THE TASK » The listing below holds a line with "none -> lime brick I5 level 2" and a later line with "none -> white cone B6 level 1". Write out those two lines and every line between them, exactly, and nothing else.

TASK INPUTS below:

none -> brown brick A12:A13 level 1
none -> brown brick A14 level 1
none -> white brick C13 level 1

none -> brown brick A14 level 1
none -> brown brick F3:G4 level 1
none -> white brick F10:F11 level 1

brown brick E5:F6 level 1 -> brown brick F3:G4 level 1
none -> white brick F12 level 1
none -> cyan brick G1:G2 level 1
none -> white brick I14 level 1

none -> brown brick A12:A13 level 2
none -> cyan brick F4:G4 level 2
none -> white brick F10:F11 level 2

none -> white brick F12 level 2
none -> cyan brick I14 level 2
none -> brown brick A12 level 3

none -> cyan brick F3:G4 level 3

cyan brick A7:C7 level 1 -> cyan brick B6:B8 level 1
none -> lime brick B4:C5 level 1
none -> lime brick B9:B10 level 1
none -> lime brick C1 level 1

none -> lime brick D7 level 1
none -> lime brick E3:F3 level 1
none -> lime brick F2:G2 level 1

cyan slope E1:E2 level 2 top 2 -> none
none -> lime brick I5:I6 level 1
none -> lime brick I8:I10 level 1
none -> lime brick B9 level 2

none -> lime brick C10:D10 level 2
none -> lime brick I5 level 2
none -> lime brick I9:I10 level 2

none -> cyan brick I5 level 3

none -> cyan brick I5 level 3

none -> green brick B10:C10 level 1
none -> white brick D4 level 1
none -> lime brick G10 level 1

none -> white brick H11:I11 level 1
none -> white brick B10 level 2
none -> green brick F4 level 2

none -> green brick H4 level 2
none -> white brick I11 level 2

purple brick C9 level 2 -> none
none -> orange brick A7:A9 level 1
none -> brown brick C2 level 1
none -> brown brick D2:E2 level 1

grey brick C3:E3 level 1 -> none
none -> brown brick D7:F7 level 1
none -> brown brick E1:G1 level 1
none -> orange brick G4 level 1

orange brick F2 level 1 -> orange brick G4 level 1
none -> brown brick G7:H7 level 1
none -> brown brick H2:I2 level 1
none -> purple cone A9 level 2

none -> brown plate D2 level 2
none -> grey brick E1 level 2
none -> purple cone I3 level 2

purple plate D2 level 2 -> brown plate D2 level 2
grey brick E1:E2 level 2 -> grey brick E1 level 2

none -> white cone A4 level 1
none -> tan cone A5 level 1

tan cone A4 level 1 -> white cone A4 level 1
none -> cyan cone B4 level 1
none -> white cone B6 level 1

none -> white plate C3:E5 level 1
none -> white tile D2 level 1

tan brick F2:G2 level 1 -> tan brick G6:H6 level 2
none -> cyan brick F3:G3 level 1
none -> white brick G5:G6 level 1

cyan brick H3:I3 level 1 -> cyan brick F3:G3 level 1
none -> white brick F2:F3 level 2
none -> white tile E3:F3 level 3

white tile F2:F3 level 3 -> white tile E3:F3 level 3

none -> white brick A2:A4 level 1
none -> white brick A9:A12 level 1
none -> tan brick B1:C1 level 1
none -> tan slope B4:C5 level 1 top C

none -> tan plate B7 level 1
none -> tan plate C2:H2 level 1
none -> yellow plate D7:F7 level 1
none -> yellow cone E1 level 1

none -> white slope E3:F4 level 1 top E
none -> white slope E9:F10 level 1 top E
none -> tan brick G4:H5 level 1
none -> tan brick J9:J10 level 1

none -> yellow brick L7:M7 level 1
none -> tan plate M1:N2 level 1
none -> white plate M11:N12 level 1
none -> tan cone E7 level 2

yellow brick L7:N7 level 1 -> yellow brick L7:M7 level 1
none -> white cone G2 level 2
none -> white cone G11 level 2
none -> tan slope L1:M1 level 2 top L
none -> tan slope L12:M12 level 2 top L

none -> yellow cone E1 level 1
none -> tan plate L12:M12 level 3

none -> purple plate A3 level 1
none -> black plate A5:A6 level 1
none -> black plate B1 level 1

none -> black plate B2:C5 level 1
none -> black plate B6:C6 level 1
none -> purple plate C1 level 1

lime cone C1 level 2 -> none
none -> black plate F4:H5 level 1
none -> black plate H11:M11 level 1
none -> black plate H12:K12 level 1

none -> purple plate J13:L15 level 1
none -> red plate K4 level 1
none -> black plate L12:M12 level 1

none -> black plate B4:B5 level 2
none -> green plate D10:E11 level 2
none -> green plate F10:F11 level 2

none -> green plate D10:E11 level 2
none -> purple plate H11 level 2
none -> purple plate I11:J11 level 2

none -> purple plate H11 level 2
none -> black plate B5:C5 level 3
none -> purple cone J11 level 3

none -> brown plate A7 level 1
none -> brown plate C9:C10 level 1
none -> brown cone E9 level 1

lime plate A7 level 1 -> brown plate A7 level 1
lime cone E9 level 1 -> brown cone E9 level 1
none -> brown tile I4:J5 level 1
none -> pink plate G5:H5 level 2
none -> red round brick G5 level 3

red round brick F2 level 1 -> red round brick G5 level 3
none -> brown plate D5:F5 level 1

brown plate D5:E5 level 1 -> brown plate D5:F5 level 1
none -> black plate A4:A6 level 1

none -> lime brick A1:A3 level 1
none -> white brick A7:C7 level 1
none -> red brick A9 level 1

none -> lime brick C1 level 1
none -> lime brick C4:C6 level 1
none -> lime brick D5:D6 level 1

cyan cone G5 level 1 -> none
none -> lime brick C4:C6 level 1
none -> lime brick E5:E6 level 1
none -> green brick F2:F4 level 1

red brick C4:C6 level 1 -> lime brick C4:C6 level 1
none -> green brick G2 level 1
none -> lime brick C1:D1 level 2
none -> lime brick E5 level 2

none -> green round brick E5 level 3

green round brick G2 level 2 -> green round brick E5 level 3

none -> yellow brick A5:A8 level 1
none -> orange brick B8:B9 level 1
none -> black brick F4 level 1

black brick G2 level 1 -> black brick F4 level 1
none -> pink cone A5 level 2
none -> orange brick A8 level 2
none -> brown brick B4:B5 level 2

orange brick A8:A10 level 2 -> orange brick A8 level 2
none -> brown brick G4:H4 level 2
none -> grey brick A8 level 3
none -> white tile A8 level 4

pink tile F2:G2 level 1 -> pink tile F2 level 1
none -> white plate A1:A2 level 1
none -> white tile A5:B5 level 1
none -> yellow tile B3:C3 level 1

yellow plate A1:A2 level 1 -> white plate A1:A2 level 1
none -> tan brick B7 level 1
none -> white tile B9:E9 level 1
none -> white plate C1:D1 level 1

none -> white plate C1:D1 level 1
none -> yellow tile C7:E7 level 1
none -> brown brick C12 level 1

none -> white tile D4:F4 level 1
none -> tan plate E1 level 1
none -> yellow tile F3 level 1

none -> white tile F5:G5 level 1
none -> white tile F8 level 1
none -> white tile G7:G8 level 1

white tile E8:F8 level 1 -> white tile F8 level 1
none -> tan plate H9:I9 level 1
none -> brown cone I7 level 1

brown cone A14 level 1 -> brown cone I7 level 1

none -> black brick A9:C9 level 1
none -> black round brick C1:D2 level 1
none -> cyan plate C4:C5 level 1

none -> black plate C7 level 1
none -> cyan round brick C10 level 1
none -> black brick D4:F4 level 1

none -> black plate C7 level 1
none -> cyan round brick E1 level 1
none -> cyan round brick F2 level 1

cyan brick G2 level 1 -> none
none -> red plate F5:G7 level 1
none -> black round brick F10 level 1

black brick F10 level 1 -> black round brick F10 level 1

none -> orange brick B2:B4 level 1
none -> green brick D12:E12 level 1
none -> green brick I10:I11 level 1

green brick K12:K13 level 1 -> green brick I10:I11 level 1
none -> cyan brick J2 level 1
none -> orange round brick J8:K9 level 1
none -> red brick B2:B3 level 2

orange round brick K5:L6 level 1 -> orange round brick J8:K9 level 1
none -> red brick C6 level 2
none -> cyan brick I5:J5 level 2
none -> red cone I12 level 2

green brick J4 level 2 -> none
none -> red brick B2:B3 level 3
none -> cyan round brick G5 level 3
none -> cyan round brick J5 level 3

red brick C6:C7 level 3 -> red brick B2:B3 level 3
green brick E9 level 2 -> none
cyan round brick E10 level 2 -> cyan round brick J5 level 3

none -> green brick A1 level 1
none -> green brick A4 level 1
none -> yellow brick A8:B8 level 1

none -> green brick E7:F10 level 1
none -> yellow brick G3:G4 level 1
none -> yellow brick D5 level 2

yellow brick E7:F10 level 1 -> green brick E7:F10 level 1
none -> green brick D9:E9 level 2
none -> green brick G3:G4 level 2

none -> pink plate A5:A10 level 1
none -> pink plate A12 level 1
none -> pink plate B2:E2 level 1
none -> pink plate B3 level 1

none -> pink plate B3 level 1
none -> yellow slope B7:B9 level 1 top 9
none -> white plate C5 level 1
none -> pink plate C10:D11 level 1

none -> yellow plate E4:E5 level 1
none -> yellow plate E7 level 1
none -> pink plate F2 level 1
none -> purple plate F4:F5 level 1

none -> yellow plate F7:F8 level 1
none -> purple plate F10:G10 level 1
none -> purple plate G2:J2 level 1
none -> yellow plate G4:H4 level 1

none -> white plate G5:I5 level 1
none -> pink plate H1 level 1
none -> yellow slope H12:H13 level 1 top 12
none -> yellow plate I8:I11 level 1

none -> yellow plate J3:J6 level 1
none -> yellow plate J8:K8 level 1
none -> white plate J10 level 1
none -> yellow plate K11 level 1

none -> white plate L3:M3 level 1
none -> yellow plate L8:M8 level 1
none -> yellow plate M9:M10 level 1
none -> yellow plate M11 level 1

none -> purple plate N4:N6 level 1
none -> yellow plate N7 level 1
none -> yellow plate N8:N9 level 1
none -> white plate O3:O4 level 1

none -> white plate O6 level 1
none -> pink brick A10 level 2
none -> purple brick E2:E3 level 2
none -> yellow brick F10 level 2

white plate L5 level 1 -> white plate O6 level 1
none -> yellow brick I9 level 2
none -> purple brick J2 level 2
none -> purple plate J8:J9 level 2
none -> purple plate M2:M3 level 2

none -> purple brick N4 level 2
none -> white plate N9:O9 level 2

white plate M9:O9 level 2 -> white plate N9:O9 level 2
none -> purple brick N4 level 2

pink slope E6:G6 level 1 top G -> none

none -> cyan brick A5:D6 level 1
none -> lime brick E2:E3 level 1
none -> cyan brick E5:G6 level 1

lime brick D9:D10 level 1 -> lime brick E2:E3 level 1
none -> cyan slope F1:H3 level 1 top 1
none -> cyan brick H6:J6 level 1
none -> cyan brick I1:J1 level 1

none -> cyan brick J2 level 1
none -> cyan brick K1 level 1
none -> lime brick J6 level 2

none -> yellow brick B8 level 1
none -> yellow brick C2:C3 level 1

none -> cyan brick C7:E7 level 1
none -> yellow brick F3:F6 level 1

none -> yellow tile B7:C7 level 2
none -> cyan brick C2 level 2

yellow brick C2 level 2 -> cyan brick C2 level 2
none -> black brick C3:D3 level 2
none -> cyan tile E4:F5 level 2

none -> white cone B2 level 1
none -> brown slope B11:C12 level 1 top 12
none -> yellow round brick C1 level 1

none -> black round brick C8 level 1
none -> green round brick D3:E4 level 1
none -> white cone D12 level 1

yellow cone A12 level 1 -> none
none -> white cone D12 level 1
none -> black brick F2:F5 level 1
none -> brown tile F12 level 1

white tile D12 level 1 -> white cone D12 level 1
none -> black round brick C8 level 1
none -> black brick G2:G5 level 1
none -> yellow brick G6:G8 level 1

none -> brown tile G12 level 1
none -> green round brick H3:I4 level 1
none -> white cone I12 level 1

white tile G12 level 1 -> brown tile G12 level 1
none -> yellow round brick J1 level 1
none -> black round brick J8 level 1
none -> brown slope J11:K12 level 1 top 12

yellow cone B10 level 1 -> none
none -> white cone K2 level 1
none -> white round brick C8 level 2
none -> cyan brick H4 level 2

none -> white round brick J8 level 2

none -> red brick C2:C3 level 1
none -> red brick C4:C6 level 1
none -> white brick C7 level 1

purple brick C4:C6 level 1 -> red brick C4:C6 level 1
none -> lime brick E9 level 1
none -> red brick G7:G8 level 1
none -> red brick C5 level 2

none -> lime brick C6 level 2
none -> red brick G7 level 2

End of TASK INPUTS.

RESULT »
none -> lime brick I5 level 2
none -> lime brick I9:I10 level 2

none -> cyan brick I5 level 3

none -> cyan brick I5 level 3

none -> green brick B10:C10 level 1
none -> white brick D4 level 1
none -> lime brick G10 level 1

none -> white brick H11:I11 level 1
none -> white brick B10 level 2
none -> green brick F4 level 2

none -> green brick H4 level 2
none -> white brick I11 level 2

purple brick C9 level 2 -> none
none -> orange brick A7:A9 level 1
none -> brown brick C2 level 1
none -> brown brick D2:E2 level 1

grey brick C3:E3 level 1 -> none
none -> brown brick D7:F7 level 1
none -> brown brick E1:G1 level 1
none -> orange brick G4 level 1

orange brick F2 level 1 -> orange brick G4 level 1
none -> brown brick G7:H7 level 1
none -> brown brick H2:I2 level 1
none -> purple cone A9 level 2

none -> brown plate D2 level 2
none -> grey brick E1 level 2
none -> purple cone I3 level 2

purple plate D2 level 2 -> brown plate D2 level 2
grey brick E1:E2 level 2 -> grey brick E1 level 2

none -> white cone A4 level 1
none -> tan cone A5 level 1

tan cone A4 level 1 -> white cone A4 level 1
none -> cyan cone B4 level 1
none -> white cone B6 level 1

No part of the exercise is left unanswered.